Task item →
Check each line of the material, and show the ones that include the word "purple".

- Opening Delimiter -

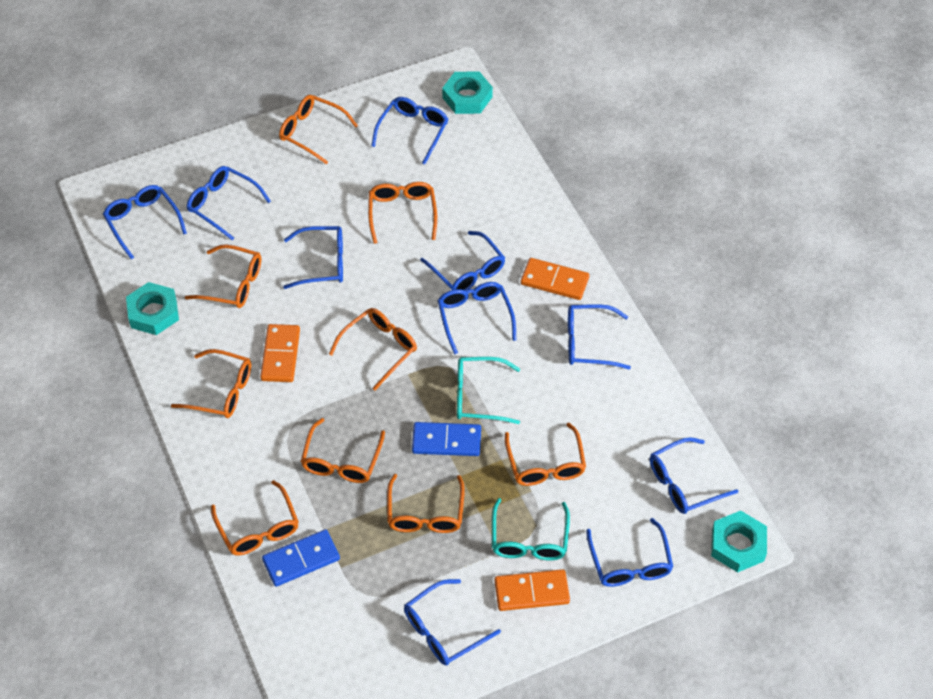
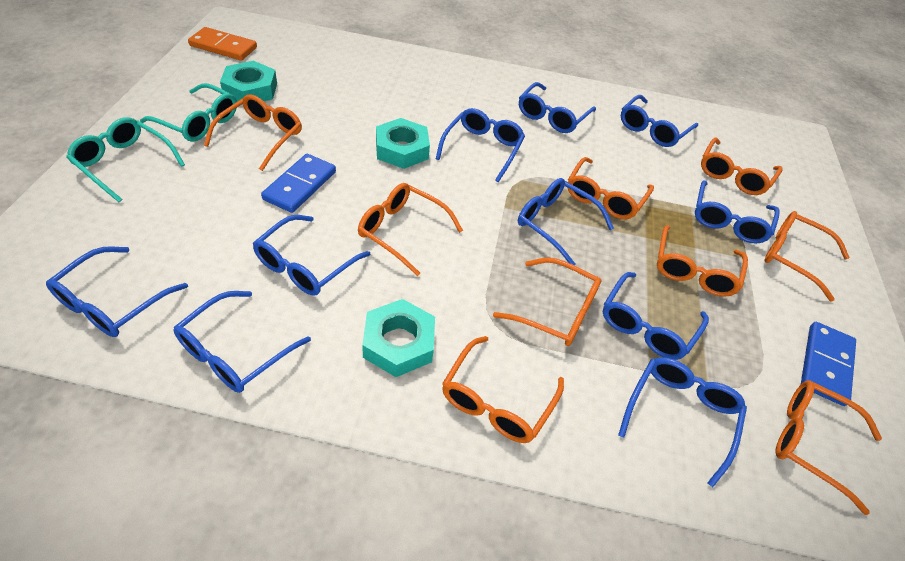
orange domino: 3 -> 1

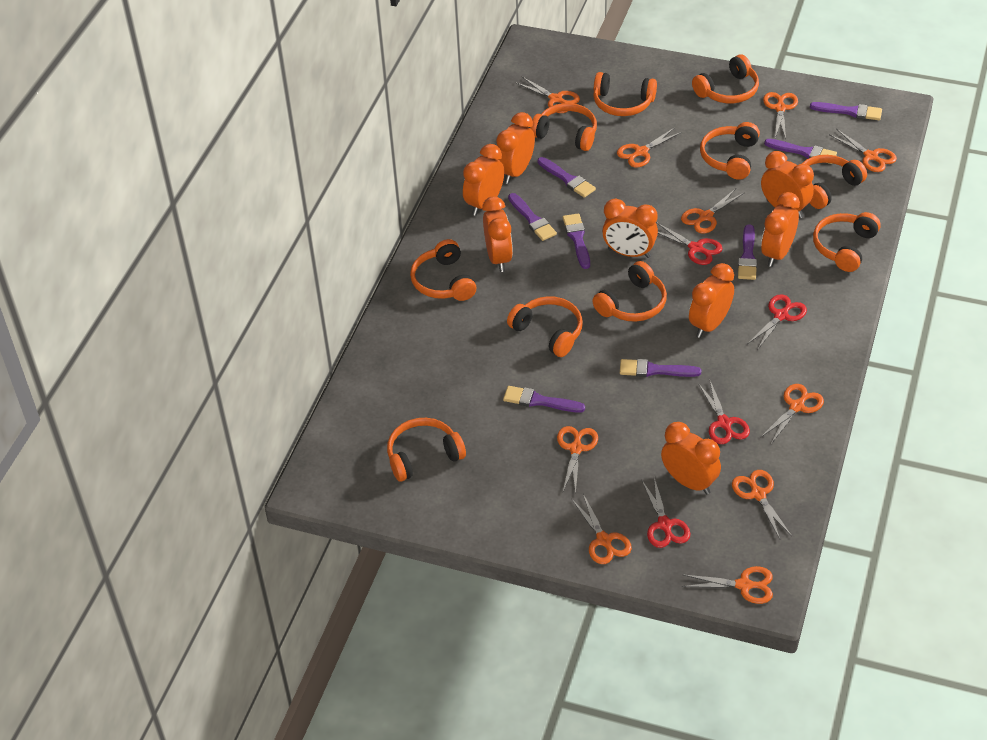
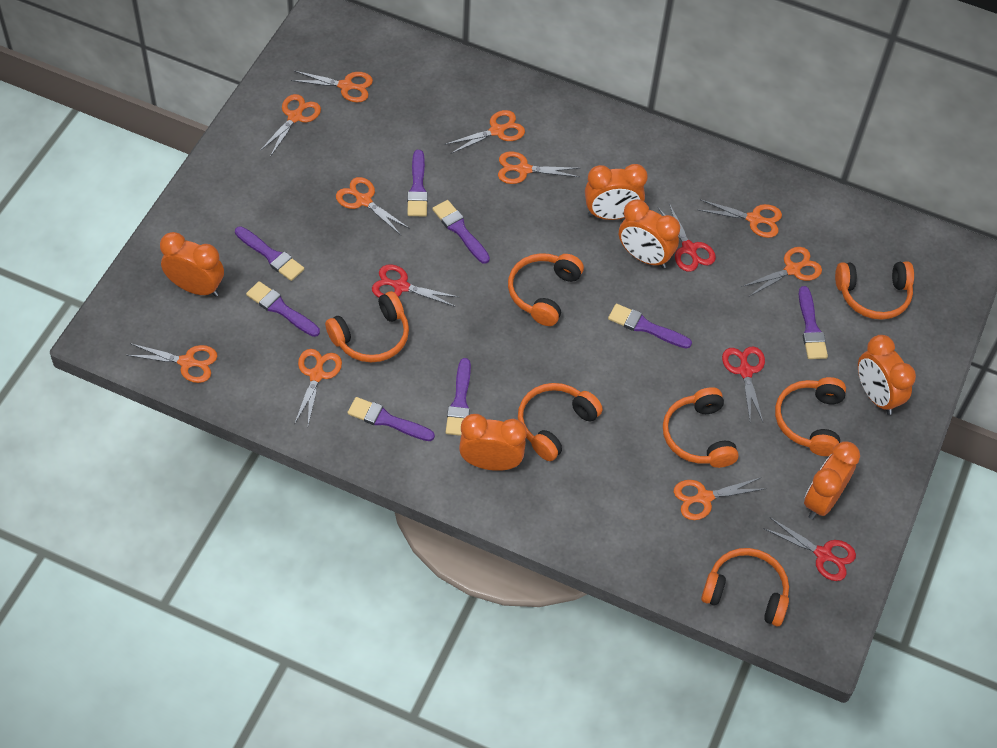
orange clock: 8 -> 6
orange headphones: 10 -> 7

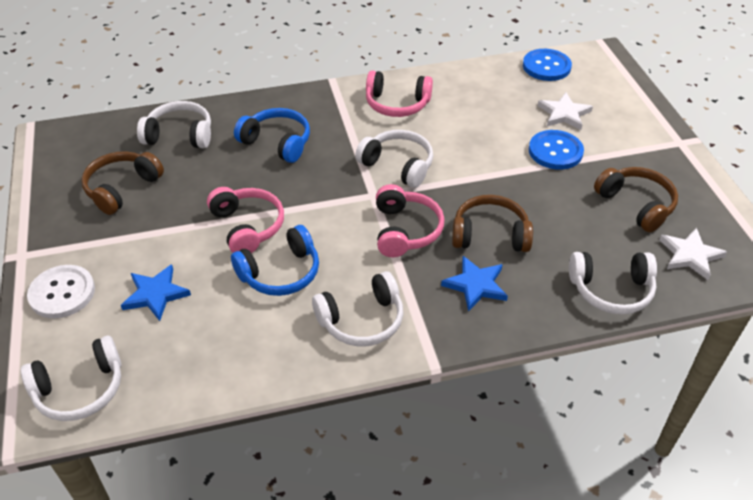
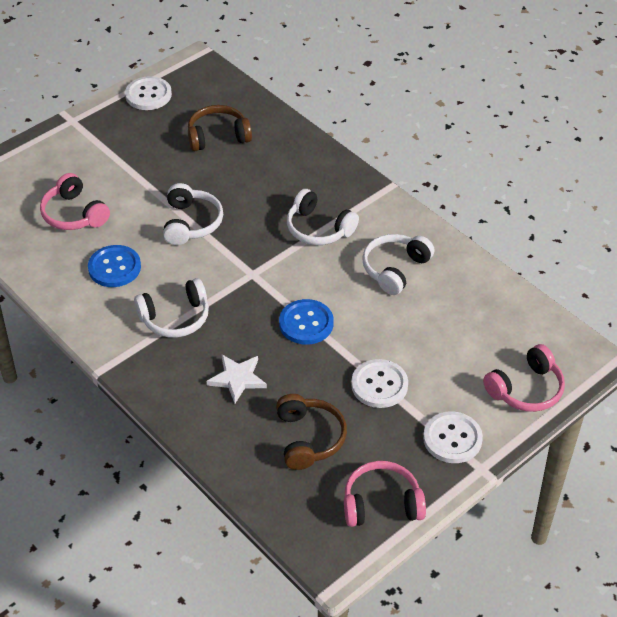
blue headphones: 2 -> 0
blue star: 2 -> 0
brown headphones: 3 -> 2
white button: 1 -> 3
white headphones: 5 -> 4
white star: 2 -> 1

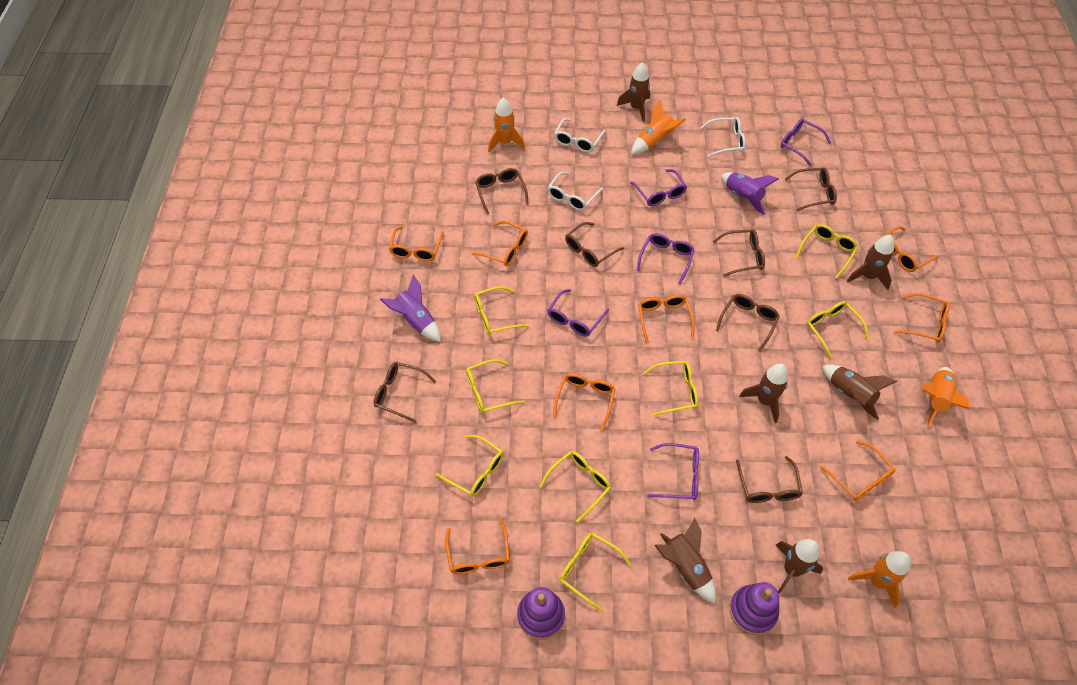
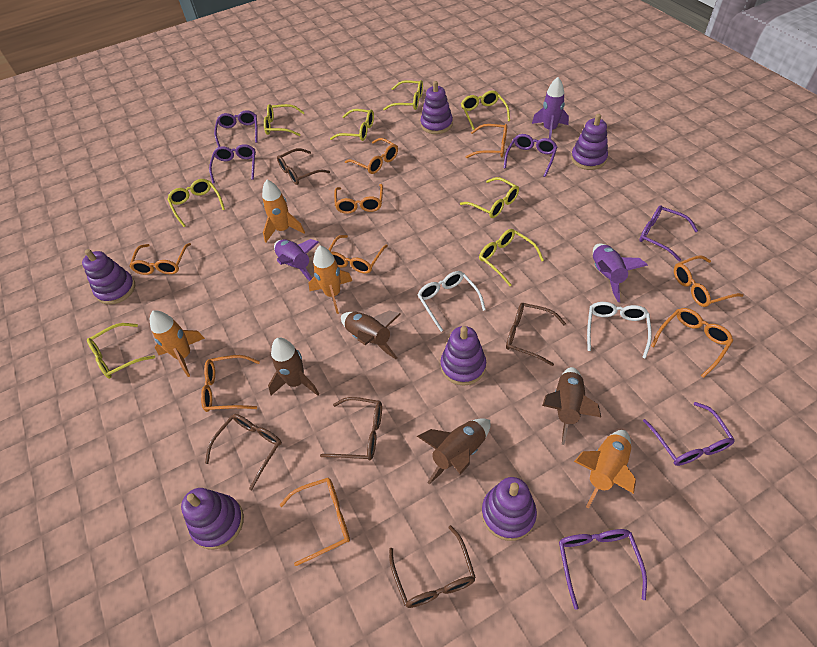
brown glasses: 7 -> 5
brown rocket: 6 -> 4
orange glasses: 8 -> 9
purple glasses: 5 -> 6
purple rocket: 2 -> 3
purple stacking toy: 2 -> 6
white glasses: 3 -> 2

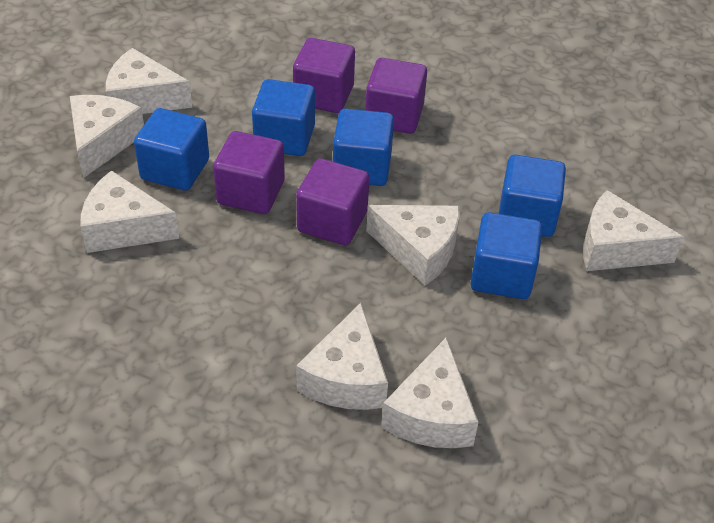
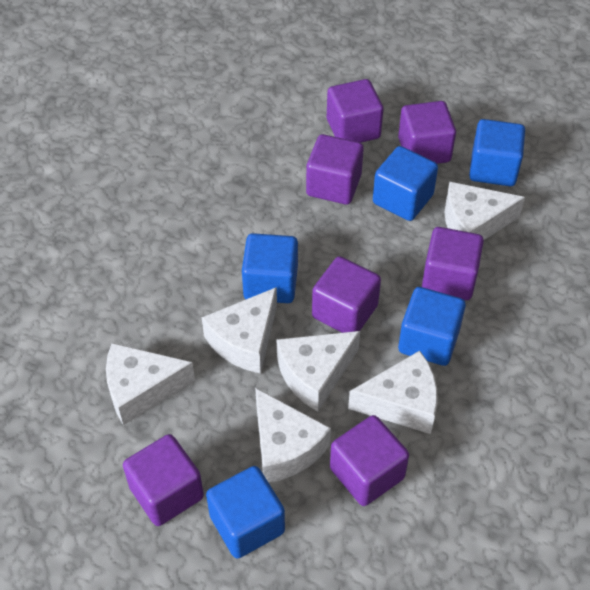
purple cube: 4 -> 7
white cheese: 7 -> 6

- Closing Delimiter -

Answer space →
purple glasses: 5 -> 6
purple rocket: 2 -> 3
purple stacking toy: 2 -> 6
purple cube: 4 -> 7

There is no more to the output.